*** Block opens ***

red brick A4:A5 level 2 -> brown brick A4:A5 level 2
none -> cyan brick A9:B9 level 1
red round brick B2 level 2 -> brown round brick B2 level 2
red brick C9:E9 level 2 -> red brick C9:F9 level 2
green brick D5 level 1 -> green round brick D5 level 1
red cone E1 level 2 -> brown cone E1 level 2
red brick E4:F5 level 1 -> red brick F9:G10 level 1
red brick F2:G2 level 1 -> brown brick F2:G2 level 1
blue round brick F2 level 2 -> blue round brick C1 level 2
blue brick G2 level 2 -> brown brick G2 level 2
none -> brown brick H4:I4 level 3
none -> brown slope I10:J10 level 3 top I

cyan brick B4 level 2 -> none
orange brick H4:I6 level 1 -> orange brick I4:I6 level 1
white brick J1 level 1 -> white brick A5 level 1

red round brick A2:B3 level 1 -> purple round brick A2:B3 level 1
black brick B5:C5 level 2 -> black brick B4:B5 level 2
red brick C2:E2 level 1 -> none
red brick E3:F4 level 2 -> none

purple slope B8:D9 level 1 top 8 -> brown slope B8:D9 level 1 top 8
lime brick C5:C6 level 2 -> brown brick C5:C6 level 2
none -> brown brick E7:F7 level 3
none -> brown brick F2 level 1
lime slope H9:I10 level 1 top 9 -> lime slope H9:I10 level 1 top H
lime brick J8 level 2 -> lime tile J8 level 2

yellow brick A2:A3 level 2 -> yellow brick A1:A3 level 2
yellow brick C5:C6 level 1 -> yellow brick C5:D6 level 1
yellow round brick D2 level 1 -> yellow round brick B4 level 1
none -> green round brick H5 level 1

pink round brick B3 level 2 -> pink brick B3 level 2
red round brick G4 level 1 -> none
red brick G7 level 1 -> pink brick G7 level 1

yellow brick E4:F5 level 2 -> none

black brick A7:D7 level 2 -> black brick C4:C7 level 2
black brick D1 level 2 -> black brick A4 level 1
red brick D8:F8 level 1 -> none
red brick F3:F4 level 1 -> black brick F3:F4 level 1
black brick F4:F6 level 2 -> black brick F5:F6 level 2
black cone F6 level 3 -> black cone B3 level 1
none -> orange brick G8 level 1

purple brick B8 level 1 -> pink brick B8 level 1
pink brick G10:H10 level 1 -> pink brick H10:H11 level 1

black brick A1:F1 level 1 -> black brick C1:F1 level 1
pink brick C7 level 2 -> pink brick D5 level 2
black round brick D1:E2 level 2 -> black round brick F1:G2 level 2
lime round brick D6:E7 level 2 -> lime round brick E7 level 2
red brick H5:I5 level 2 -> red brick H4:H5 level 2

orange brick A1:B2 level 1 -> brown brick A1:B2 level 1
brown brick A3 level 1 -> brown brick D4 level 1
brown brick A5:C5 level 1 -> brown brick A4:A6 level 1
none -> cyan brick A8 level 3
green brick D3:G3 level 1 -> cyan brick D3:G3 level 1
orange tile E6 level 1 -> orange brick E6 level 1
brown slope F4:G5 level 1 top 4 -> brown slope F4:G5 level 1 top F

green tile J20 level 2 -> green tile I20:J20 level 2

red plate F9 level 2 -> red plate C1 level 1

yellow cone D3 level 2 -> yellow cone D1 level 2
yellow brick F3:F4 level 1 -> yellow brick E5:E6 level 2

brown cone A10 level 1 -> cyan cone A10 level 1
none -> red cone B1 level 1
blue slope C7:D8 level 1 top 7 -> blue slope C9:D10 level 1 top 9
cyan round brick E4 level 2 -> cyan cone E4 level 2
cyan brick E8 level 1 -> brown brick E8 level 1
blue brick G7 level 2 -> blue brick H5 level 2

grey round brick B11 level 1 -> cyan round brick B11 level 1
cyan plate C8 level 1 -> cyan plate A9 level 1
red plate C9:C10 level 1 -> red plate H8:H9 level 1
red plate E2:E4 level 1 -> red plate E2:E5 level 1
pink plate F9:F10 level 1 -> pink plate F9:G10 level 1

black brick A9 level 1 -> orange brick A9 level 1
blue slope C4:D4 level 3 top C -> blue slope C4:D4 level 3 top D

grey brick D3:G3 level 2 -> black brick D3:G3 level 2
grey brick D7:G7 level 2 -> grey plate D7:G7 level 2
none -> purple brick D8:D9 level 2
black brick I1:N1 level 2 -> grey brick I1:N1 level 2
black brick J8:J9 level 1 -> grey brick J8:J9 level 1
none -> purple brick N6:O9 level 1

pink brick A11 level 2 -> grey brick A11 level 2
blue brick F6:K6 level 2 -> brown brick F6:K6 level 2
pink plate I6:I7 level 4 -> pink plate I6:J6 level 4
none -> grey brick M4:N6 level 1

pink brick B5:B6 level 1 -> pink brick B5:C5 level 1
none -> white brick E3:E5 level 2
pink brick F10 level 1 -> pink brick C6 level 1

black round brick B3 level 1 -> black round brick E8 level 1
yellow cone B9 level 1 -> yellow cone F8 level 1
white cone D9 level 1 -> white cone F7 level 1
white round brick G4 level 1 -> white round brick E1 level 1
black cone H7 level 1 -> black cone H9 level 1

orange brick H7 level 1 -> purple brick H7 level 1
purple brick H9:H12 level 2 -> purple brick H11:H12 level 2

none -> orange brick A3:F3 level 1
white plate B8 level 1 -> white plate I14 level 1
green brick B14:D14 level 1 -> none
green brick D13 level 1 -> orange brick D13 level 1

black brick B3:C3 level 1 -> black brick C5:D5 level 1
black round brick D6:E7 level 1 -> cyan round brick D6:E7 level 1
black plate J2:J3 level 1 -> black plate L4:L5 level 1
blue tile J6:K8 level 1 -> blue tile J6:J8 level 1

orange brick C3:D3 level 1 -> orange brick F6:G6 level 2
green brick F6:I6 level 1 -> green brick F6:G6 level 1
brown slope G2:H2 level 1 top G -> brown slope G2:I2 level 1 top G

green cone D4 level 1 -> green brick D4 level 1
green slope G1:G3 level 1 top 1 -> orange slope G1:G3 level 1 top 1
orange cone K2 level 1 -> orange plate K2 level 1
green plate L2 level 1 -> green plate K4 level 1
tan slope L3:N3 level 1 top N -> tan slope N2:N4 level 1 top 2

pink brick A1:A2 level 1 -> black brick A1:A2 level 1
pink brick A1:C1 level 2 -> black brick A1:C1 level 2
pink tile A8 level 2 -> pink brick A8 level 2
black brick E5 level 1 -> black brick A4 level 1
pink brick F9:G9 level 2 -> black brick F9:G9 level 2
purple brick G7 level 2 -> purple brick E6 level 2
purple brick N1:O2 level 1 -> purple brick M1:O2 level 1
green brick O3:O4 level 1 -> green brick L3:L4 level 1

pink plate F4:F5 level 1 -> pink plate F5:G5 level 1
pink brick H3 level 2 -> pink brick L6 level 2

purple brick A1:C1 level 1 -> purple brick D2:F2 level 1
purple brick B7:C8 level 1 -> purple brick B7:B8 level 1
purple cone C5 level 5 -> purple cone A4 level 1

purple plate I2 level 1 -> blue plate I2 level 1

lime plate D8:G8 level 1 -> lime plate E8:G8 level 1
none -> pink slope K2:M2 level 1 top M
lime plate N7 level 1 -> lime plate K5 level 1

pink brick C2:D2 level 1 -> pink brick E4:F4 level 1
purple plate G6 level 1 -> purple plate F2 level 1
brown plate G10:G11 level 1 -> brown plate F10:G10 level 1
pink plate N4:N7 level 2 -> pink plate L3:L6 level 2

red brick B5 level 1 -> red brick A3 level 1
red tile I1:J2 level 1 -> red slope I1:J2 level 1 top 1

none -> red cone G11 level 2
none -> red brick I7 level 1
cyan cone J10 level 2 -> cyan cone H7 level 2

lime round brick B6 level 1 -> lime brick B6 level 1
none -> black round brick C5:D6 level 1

*** Block closes ***

Please transcribe all of the records, keeping every line exactly as it is.

### Written solution
red brick A4:A5 level 2 -> brown brick A4:A5 level 2
none -> cyan brick A9:B9 level 1
red round brick B2 level 2 -> brown round brick B2 level 2
red brick C9:E9 level 2 -> red brick C9:F9 level 2
green brick D5 level 1 -> green round brick D5 level 1
red cone E1 level 2 -> brown cone E1 level 2
red brick E4:F5 level 1 -> red brick F9:G10 level 1
red brick F2:G2 level 1 -> brown brick F2:G2 level 1
blue round brick F2 level 2 -> blue round brick C1 level 2
blue brick G2 level 2 -> brown brick G2 level 2
none -> brown brick H4:I4 level 3
none -> brown slope I10:J10 level 3 top I

cyan brick B4 level 2 -> none
orange brick H4:I6 level 1 -> orange brick I4:I6 level 1
white brick J1 level 1 -> white brick A5 level 1

red round brick A2:B3 level 1 -> purple round brick A2:B3 level 1
black brick B5:C5 level 2 -> black brick B4:B5 level 2
red brick C2:E2 level 1 -> none
red brick E3:F4 level 2 -> none

purple slope B8:D9 level 1 top 8 -> brown slope B8:D9 level 1 top 8
lime brick C5:C6 level 2 -> brown brick C5:C6 level 2
none -> brown brick E7:F7 level 3
none -> brown brick F2 level 1
lime slope H9:I10 level 1 top 9 -> lime slope H9:I10 level 1 top H
lime brick J8 level 2 -> lime tile J8 level 2

yellow brick A2:A3 level 2 -> yellow brick A1:A3 level 2
yellow brick C5:C6 level 1 -> yellow brick C5:D6 level 1
yellow round brick D2 level 1 -> yellow round brick B4 level 1
none -> green round brick H5 level 1

pink round brick B3 level 2 -> pink brick B3 level 2
red round brick G4 level 1 -> none
red brick G7 level 1 -> pink brick G7 level 1

yellow brick E4:F5 level 2 -> none

black brick A7:D7 level 2 -> black brick C4:C7 level 2
black brick D1 level 2 -> black brick A4 level 1
red brick D8:F8 level 1 -> none
red brick F3:F4 level 1 -> black brick F3:F4 level 1
black brick F4:F6 level 2 -> black brick F5:F6 level 2
black cone F6 level 3 -> black cone B3 level 1
none -> orange brick G8 level 1

purple brick B8 level 1 -> pink brick B8 level 1
pink brick G10:H10 level 1 -> pink brick H10:H11 level 1

black brick A1:F1 level 1 -> black brick C1:F1 level 1
pink brick C7 level 2 -> pink brick D5 level 2
black round brick D1:E2 level 2 -> black round brick F1:G2 level 2
lime round brick D6:E7 level 2 -> lime round brick E7 level 2
red brick H5:I5 level 2 -> red brick H4:H5 level 2

orange brick A1:B2 level 1 -> brown brick A1:B2 level 1
brown brick A3 level 1 -> brown brick D4 level 1
brown brick A5:C5 level 1 -> brown brick A4:A6 level 1
none -> cyan brick A8 level 3
green brick D3:G3 level 1 -> cyan brick D3:G3 level 1
orange tile E6 level 1 -> orange brick E6 level 1
brown slope F4:G5 level 1 top 4 -> brown slope F4:G5 level 1 top F

green tile J20 level 2 -> green tile I20:J20 level 2

red plate F9 level 2 -> red plate C1 level 1

yellow cone D3 level 2 -> yellow cone D1 level 2
yellow brick F3:F4 level 1 -> yellow brick E5:E6 level 2

brown cone A10 level 1 -> cyan cone A10 level 1
none -> red cone B1 level 1
blue slope C7:D8 level 1 top 7 -> blue slope C9:D10 level 1 top 9
cyan round brick E4 level 2 -> cyan cone E4 level 2
cyan brick E8 level 1 -> brown brick E8 level 1
blue brick G7 level 2 -> blue brick H5 level 2

grey round brick B11 level 1 -> cyan round brick B11 level 1
cyan plate C8 level 1 -> cyan plate A9 level 1
red plate C9:C10 level 1 -> red plate H8:H9 level 1
red plate E2:E4 level 1 -> red plate E2:E5 level 1
pink plate F9:F10 level 1 -> pink plate F9:G10 level 1

black brick A9 level 1 -> orange brick A9 level 1
blue slope C4:D4 level 3 top C -> blue slope C4:D4 level 3 top D

grey brick D3:G3 level 2 -> black brick D3:G3 level 2
grey brick D7:G7 level 2 -> grey plate D7:G7 level 2
none -> purple brick D8:D9 level 2
black brick I1:N1 level 2 -> grey brick I1:N1 level 2
black brick J8:J9 level 1 -> grey brick J8:J9 level 1
none -> purple brick N6:O9 level 1

pink brick A11 level 2 -> grey brick A11 level 2
blue brick F6:K6 level 2 -> brown brick F6:K6 level 2
pink plate I6:I7 level 4 -> pink plate I6:J6 level 4
none -> grey brick M4:N6 level 1

pink brick B5:B6 level 1 -> pink brick B5:C5 level 1
none -> white brick E3:E5 level 2
pink brick F10 level 1 -> pink brick C6 level 1

black round brick B3 level 1 -> black round brick E8 level 1
yellow cone B9 level 1 -> yellow cone F8 level 1
white cone D9 level 1 -> white cone F7 level 1
white round brick G4 level 1 -> white round brick E1 level 1
black cone H7 level 1 -> black cone H9 level 1

orange brick H7 level 1 -> purple brick H7 level 1
purple brick H9:H12 level 2 -> purple brick H11:H12 level 2

none -> orange brick A3:F3 level 1
white plate B8 level 1 -> white plate I14 level 1
green brick B14:D14 level 1 -> none
green brick D13 level 1 -> orange brick D13 level 1

black brick B3:C3 level 1 -> black brick C5:D5 level 1
black round brick D6:E7 level 1 -> cyan round brick D6:E7 level 1
black plate J2:J3 level 1 -> black plate L4:L5 level 1
blue tile J6:K8 level 1 -> blue tile J6:J8 level 1

orange brick C3:D3 level 1 -> orange brick F6:G6 level 2
green brick F6:I6 level 1 -> green brick F6:G6 level 1
brown slope G2:H2 level 1 top G -> brown slope G2:I2 level 1 top G

green cone D4 level 1 -> green brick D4 level 1
green slope G1:G3 level 1 top 1 -> orange slope G1:G3 level 1 top 1
orange cone K2 level 1 -> orange plate K2 level 1
green plate L2 level 1 -> green plate K4 level 1
tan slope L3:N3 level 1 top N -> tan slope N2:N4 level 1 top 2

pink brick A1:A2 level 1 -> black brick A1:A2 level 1
pink brick A1:C1 level 2 -> black brick A1:C1 level 2
pink tile A8 level 2 -> pink brick A8 level 2
black brick E5 level 1 -> black brick A4 level 1
pink brick F9:G9 level 2 -> black brick F9:G9 level 2
purple brick G7 level 2 -> purple brick E6 level 2
purple brick N1:O2 level 1 -> purple brick M1:O2 level 1
green brick O3:O4 level 1 -> green brick L3:L4 level 1

pink plate F4:F5 level 1 -> pink plate F5:G5 level 1
pink brick H3 level 2 -> pink brick L6 level 2

purple brick A1:C1 level 1 -> purple brick D2:F2 level 1
purple brick B7:C8 level 1 -> purple brick B7:B8 level 1
purple cone C5 level 5 -> purple cone A4 level 1

purple plate I2 level 1 -> blue plate I2 level 1

lime plate D8:G8 level 1 -> lime plate E8:G8 level 1
none -> pink slope K2:M2 level 1 top M
lime plate N7 level 1 -> lime plate K5 level 1

pink brick C2:D2 level 1 -> pink brick E4:F4 level 1
purple plate G6 level 1 -> purple plate F2 level 1
brown plate G10:G11 level 1 -> brown plate F10:G10 level 1
pink plate N4:N7 level 2 -> pink plate L3:L6 level 2

red brick B5 level 1 -> red brick A3 level 1
red tile I1:J2 level 1 -> red slope I1:J2 level 1 top 1

none -> red cone G11 level 2
none -> red brick I7 level 1
cyan cone J10 level 2 -> cyan cone H7 level 2

lime round brick B6 level 1 -> lime brick B6 level 1
none -> black round brick C5:D6 level 1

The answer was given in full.